Once the line containing "(598, 150) = (575, 420): grey" is found, please set it down along with each following line, exactly, to the end of the material.

▸ Information shown:
######
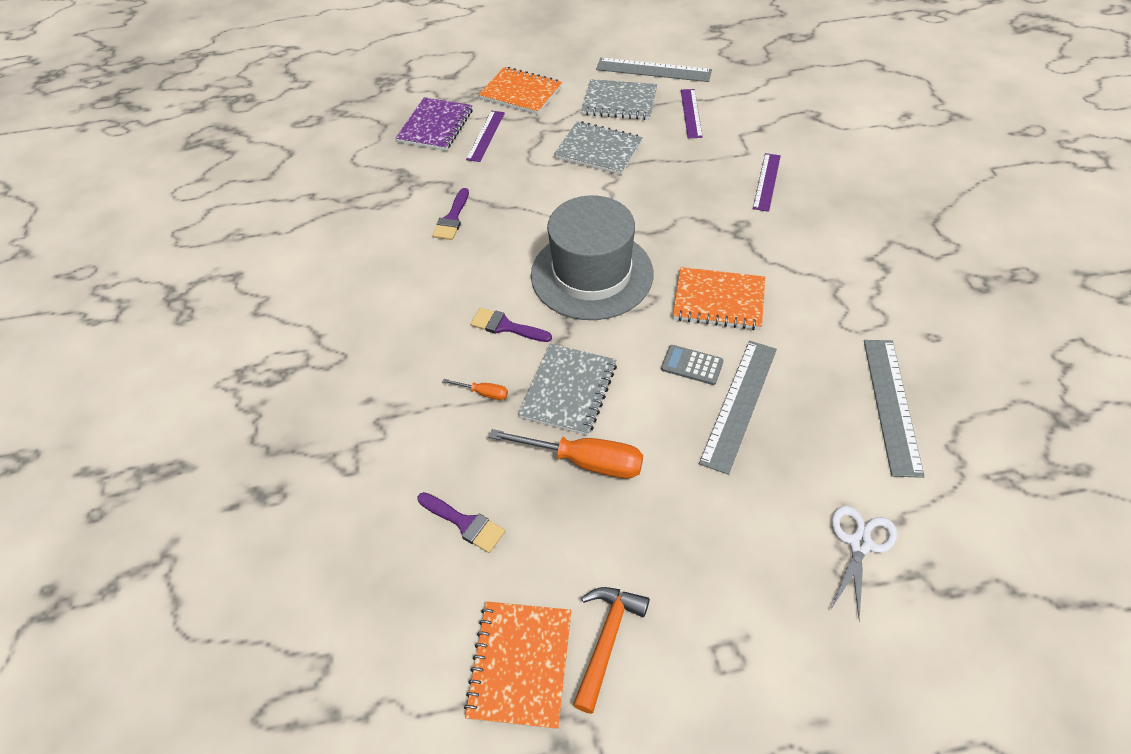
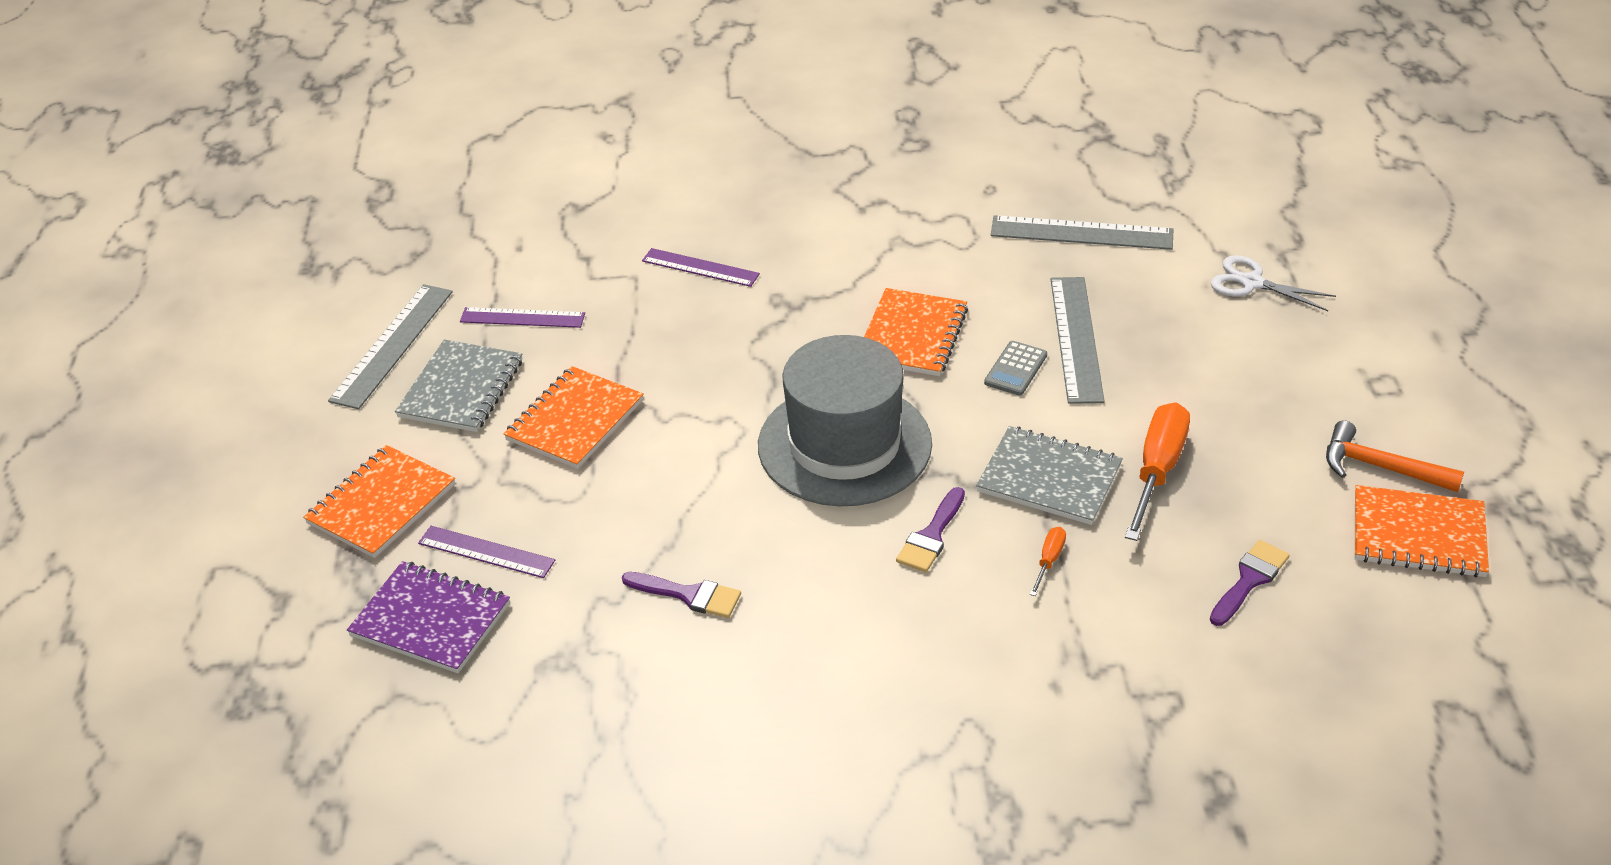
camera: 85 degrees left, 10 degrees down
(598, 150) = (575, 420): grey notebook -> orange notebook
(739, 404) = (1076, 338): grey ruler -> grey ruler turned 60 degrees clockwise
######
▸ Reply to the task:
(598, 150) = (575, 420): grey notebook -> orange notebook
(739, 404) = (1076, 338): grey ruler -> grey ruler turned 60 degrees clockwise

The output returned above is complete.